Segment Start: THE DATA

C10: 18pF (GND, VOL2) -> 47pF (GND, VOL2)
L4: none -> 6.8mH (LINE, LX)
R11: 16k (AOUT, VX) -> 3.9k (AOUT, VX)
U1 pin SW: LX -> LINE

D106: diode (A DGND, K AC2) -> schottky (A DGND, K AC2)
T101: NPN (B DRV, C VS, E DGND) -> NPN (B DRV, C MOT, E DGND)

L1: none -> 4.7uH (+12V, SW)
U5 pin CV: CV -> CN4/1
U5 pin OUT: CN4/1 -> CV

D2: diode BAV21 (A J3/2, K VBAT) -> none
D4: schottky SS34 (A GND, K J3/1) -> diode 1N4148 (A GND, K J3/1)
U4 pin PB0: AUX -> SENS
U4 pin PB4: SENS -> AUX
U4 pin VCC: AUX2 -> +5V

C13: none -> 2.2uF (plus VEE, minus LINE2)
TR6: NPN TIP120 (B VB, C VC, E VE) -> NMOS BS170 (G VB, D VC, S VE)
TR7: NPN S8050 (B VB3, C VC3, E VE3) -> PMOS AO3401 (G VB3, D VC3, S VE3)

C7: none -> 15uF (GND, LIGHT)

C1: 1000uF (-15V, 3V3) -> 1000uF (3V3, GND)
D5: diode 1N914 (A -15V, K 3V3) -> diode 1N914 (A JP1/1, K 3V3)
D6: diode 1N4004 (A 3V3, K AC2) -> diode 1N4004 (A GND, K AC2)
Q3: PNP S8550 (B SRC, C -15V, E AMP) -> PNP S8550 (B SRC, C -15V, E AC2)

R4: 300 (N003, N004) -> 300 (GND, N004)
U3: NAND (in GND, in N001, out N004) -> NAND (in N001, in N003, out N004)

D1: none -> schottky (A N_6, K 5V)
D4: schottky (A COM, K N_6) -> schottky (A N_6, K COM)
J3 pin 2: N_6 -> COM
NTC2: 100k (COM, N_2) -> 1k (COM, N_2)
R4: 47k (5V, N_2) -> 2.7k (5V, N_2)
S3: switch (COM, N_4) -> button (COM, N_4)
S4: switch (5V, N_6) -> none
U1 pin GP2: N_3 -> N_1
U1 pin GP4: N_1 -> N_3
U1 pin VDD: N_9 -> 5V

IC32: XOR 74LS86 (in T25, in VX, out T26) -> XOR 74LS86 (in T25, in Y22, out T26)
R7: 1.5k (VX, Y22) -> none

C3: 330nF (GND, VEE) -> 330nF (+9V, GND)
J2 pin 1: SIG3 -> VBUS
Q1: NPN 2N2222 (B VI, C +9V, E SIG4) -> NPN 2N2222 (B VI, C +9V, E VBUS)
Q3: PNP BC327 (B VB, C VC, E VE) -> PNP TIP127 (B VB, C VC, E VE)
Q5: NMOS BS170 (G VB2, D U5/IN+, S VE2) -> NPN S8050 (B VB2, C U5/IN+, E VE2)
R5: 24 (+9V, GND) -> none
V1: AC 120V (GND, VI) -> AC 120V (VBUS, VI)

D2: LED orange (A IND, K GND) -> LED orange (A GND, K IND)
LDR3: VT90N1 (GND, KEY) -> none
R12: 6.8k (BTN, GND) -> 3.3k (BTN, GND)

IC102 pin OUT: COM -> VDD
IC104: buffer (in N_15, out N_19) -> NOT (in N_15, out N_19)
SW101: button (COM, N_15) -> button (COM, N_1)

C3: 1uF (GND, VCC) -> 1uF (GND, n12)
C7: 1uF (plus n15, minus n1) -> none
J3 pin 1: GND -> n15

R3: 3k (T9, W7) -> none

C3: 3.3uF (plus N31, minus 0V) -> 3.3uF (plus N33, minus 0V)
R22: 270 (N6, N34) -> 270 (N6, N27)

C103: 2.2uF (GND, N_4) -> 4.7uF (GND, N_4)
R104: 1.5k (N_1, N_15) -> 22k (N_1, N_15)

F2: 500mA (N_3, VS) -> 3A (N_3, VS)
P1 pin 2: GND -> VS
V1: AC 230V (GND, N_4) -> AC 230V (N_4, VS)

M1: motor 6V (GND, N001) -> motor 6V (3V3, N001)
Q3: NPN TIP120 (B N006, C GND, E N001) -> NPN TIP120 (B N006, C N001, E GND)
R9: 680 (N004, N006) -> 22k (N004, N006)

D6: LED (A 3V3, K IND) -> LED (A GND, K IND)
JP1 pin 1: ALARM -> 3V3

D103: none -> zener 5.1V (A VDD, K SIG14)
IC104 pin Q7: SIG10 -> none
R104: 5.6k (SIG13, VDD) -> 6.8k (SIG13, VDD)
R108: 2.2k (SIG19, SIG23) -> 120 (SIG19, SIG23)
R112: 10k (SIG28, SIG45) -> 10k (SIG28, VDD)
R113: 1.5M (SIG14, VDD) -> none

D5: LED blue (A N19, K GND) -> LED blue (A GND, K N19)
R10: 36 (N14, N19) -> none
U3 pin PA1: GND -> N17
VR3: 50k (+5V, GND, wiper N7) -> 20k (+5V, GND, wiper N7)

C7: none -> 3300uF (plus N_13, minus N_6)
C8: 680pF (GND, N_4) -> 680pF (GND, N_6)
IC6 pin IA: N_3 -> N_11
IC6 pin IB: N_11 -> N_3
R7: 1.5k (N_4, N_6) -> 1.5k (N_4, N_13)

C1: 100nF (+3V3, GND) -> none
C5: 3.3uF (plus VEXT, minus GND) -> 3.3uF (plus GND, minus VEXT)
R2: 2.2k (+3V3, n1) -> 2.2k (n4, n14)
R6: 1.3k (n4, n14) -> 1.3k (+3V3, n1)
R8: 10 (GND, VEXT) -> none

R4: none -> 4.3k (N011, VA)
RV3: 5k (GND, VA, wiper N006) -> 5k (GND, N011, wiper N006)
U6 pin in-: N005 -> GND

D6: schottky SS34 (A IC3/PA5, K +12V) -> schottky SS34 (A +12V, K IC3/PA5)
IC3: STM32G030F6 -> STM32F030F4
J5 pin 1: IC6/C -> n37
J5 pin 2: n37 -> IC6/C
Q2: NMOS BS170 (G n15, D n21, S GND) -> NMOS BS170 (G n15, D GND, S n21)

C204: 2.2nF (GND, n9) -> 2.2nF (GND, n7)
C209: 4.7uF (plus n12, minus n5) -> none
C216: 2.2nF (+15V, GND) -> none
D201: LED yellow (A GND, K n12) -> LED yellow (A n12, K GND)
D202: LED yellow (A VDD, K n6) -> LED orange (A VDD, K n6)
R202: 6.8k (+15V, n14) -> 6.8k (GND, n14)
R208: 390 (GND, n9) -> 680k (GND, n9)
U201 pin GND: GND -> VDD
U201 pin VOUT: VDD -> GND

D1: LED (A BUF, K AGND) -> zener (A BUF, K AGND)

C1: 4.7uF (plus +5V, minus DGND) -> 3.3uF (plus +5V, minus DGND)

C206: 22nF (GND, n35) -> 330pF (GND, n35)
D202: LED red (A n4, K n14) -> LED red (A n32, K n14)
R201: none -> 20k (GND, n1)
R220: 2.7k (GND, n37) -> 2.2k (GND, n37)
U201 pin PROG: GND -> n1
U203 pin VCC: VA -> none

Segment End: THE DATA

• _YOUR OBJECTIVE_
Write the entries above out again, verbatim.

• _ANSWER TO THIS EXERCISE_
C10: 18pF (GND, VOL2) -> 47pF (GND, VOL2)
L4: none -> 6.8mH (LINE, LX)
R11: 16k (AOUT, VX) -> 3.9k (AOUT, VX)
U1 pin SW: LX -> LINE

D106: diode (A DGND, K AC2) -> schottky (A DGND, K AC2)
T101: NPN (B DRV, C VS, E DGND) -> NPN (B DRV, C MOT, E DGND)

L1: none -> 4.7uH (+12V, SW)
U5 pin CV: CV -> CN4/1
U5 pin OUT: CN4/1 -> CV

D2: diode BAV21 (A J3/2, K VBAT) -> none
D4: schottky SS34 (A GND, K J3/1) -> diode 1N4148 (A GND, K J3/1)
U4 pin PB0: AUX -> SENS
U4 pin PB4: SENS -> AUX
U4 pin VCC: AUX2 -> +5V

C13: none -> 2.2uF (plus VEE, minus LINE2)
TR6: NPN TIP120 (B VB, C VC, E VE) -> NMOS BS170 (G VB, D VC, S VE)
TR7: NPN S8050 (B VB3, C VC3, E VE3) -> PMOS AO3401 (G VB3, D VC3, S VE3)

C7: none -> 15uF (GND, LIGHT)

C1: 1000uF (-15V, 3V3) -> 1000uF (3V3, GND)
D5: diode 1N914 (A -15V, K 3V3) -> diode 1N914 (A JP1/1, K 3V3)
D6: diode 1N4004 (A 3V3, K AC2) -> diode 1N4004 (A GND, K AC2)
Q3: PNP S8550 (B SRC, C -15V, E AMP) -> PNP S8550 (B SRC, C -15V, E AC2)

R4: 300 (N003, N004) -> 300 (GND, N004)
U3: NAND (in GND, in N001, out N004) -> NAND (in N001, in N003, out N004)

D1: none -> schottky (A N_6, K 5V)
D4: schottky (A COM, K N_6) -> schottky (A N_6, K COM)
J3 pin 2: N_6 -> COM
NTC2: 100k (COM, N_2) -> 1k (COM, N_2)
R4: 47k (5V, N_2) -> 2.7k (5V, N_2)
S3: switch (COM, N_4) -> button (COM, N_4)
S4: switch (5V, N_6) -> none
U1 pin GP2: N_3 -> N_1
U1 pin GP4: N_1 -> N_3
U1 pin VDD: N_9 -> 5V

IC32: XOR 74LS86 (in T25, in VX, out T26) -> XOR 74LS86 (in T25, in Y22, out T26)
R7: 1.5k (VX, Y22) -> none

C3: 330nF (GND, VEE) -> 330nF (+9V, GND)
J2 pin 1: SIG3 -> VBUS
Q1: NPN 2N2222 (B VI, C +9V, E SIG4) -> NPN 2N2222 (B VI, C +9V, E VBUS)
Q3: PNP BC327 (B VB, C VC, E VE) -> PNP TIP127 (B VB, C VC, E VE)
Q5: NMOS BS170 (G VB2, D U5/IN+, S VE2) -> NPN S8050 (B VB2, C U5/IN+, E VE2)
R5: 24 (+9V, GND) -> none
V1: AC 120V (GND, VI) -> AC 120V (VBUS, VI)

D2: LED orange (A IND, K GND) -> LED orange (A GND, K IND)
LDR3: VT90N1 (GND, KEY) -> none
R12: 6.8k (BTN, GND) -> 3.3k (BTN, GND)

IC102 pin OUT: COM -> VDD
IC104: buffer (in N_15, out N_19) -> NOT (in N_15, out N_19)
SW101: button (COM, N_15) -> button (COM, N_1)

C3: 1uF (GND, VCC) -> 1uF (GND, n12)
C7: 1uF (plus n15, minus n1) -> none
J3 pin 1: GND -> n15

R3: 3k (T9, W7) -> none

C3: 3.3uF (plus N31, minus 0V) -> 3.3uF (plus N33, minus 0V)
R22: 270 (N6, N34) -> 270 (N6, N27)

C103: 2.2uF (GND, N_4) -> 4.7uF (GND, N_4)
R104: 1.5k (N_1, N_15) -> 22k (N_1, N_15)

F2: 500mA (N_3, VS) -> 3A (N_3, VS)
P1 pin 2: GND -> VS
V1: AC 230V (GND, N_4) -> AC 230V (N_4, VS)

M1: motor 6V (GND, N001) -> motor 6V (3V3, N001)
Q3: NPN TIP120 (B N006, C GND, E N001) -> NPN TIP120 (B N006, C N001, E GND)
R9: 680 (N004, N006) -> 22k (N004, N006)

D6: LED (A 3V3, K IND) -> LED (A GND, K IND)
JP1 pin 1: ALARM -> 3V3

D103: none -> zener 5.1V (A VDD, K SIG14)
IC104 pin Q7: SIG10 -> none
R104: 5.6k (SIG13, VDD) -> 6.8k (SIG13, VDD)
R108: 2.2k (SIG19, SIG23) -> 120 (SIG19, SIG23)
R112: 10k (SIG28, SIG45) -> 10k (SIG28, VDD)
R113: 1.5M (SIG14, VDD) -> none

D5: LED blue (A N19, K GND) -> LED blue (A GND, K N19)
R10: 36 (N14, N19) -> none
U3 pin PA1: GND -> N17
VR3: 50k (+5V, GND, wiper N7) -> 20k (+5V, GND, wiper N7)

C7: none -> 3300uF (plus N_13, minus N_6)
C8: 680pF (GND, N_4) -> 680pF (GND, N_6)
IC6 pin IA: N_3 -> N_11
IC6 pin IB: N_11 -> N_3
R7: 1.5k (N_4, N_6) -> 1.5k (N_4, N_13)

C1: 100nF (+3V3, GND) -> none
C5: 3.3uF (plus VEXT, minus GND) -> 3.3uF (plus GND, minus VEXT)
R2: 2.2k (+3V3, n1) -> 2.2k (n4, n14)
R6: 1.3k (n4, n14) -> 1.3k (+3V3, n1)
R8: 10 (GND, VEXT) -> none

R4: none -> 4.3k (N011, VA)
RV3: 5k (GND, VA, wiper N006) -> 5k (GND, N011, wiper N006)
U6 pin in-: N005 -> GND

D6: schottky SS34 (A IC3/PA5, K +12V) -> schottky SS34 (A +12V, K IC3/PA5)
IC3: STM32G030F6 -> STM32F030F4
J5 pin 1: IC6/C -> n37
J5 pin 2: n37 -> IC6/C
Q2: NMOS BS170 (G n15, D n21, S GND) -> NMOS BS170 (G n15, D GND, S n21)

C204: 2.2nF (GND, n9) -> 2.2nF (GND, n7)
C209: 4.7uF (plus n12, minus n5) -> none
C216: 2.2nF (+15V, GND) -> none
D201: LED yellow (A GND, K n12) -> LED yellow (A n12, K GND)
D202: LED yellow (A VDD, K n6) -> LED orange (A VDD, K n6)
R202: 6.8k (+15V, n14) -> 6.8k (GND, n14)
R208: 390 (GND, n9) -> 680k (GND, n9)
U201 pin GND: GND -> VDD
U201 pin VOUT: VDD -> GND

D1: LED (A BUF, K AGND) -> zener (A BUF, K AGND)

C1: 4.7uF (plus +5V, minus DGND) -> 3.3uF (plus +5V, minus DGND)

C206: 22nF (GND, n35) -> 330pF (GND, n35)
D202: LED red (A n4, K n14) -> LED red (A n32, K n14)
R201: none -> 20k (GND, n1)
R220: 2.7k (GND, n37) -> 2.2k (GND, n37)
U201 pin PROG: GND -> n1
U203 pin VCC: VA -> none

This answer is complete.